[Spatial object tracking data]
· · · · · · ·

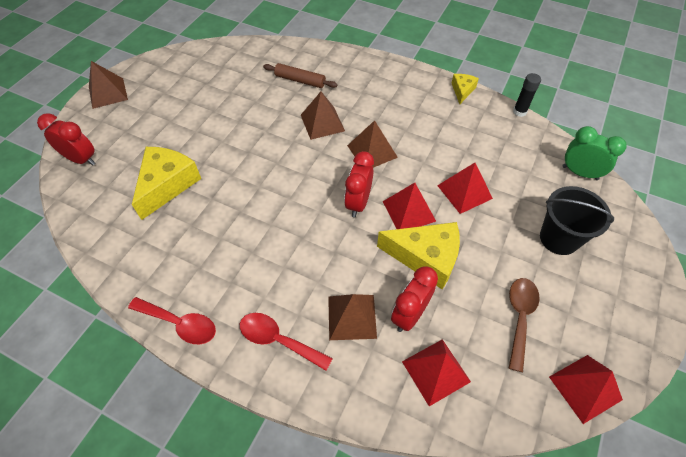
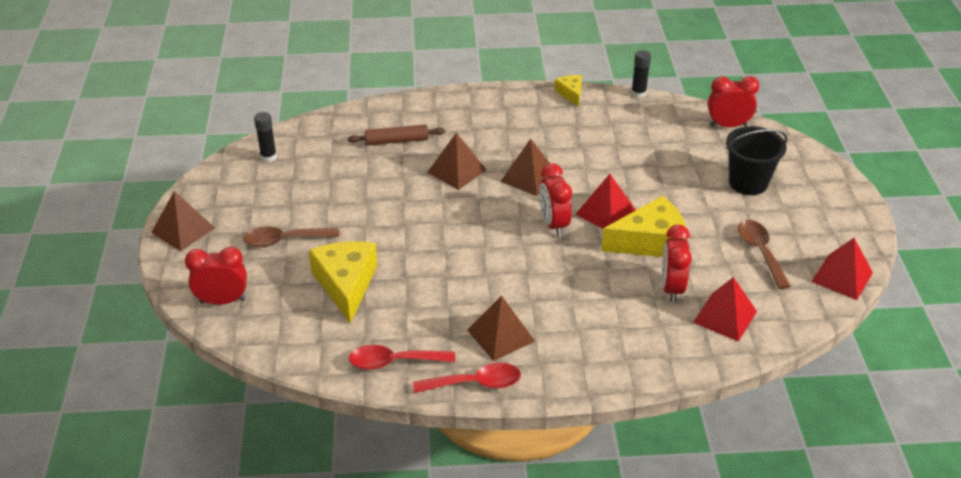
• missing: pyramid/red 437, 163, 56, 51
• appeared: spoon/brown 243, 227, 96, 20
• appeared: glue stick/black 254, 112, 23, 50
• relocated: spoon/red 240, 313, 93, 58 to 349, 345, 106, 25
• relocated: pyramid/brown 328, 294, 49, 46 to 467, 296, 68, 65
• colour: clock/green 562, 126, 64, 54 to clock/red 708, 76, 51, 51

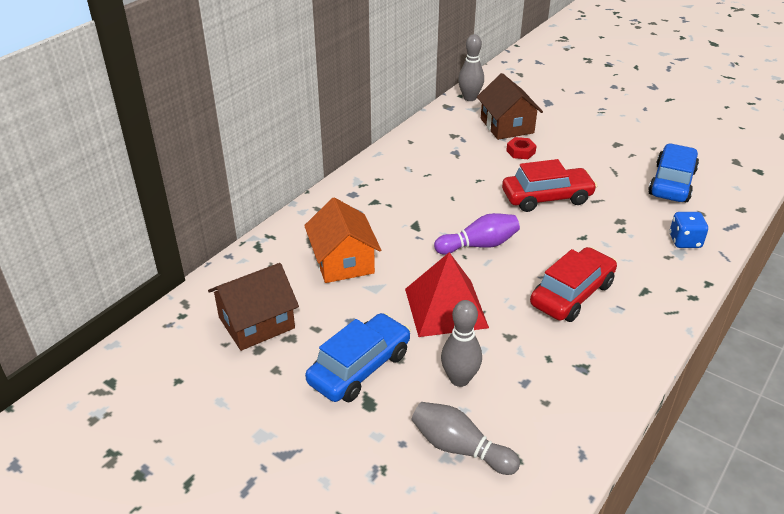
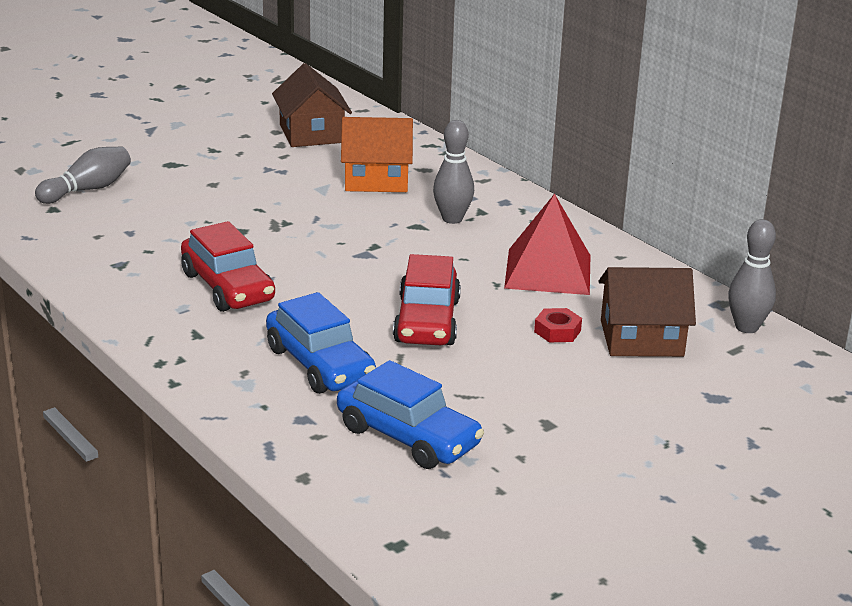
• missing: bowling pin/purple 434, 213, 86, 42
• missing: dice/blue 669, 212, 39, 36
• relocated: car/blue 305, 313, 106, 89 to 266, 292, 110, 102
• relocated: pyramid/red 405, 252, 84, 85 to 504, 194, 86, 101
• relocated: bowling pin/grey 441, 300, 41, 87 to 433, 120, 41, 104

· · · · · · ·

Task item - Could you copy each line above exactly as written, minus any pictures?

Solved exercise -
• missing: pyramid/red 437, 163, 56, 51
• appeared: spoon/brown 243, 227, 96, 20
• appeared: glue stick/black 254, 112, 23, 50
• relocated: spoon/red 240, 313, 93, 58 to 349, 345, 106, 25
• relocated: pyramid/brown 328, 294, 49, 46 to 467, 296, 68, 65
• colour: clock/green 562, 126, 64, 54 to clock/red 708, 76, 51, 51

• missing: bowling pin/purple 434, 213, 86, 42
• missing: dice/blue 669, 212, 39, 36
• relocated: car/blue 305, 313, 106, 89 to 266, 292, 110, 102
• relocated: pyramid/red 405, 252, 84, 85 to 504, 194, 86, 101
• relocated: bowling pin/grey 441, 300, 41, 87 to 433, 120, 41, 104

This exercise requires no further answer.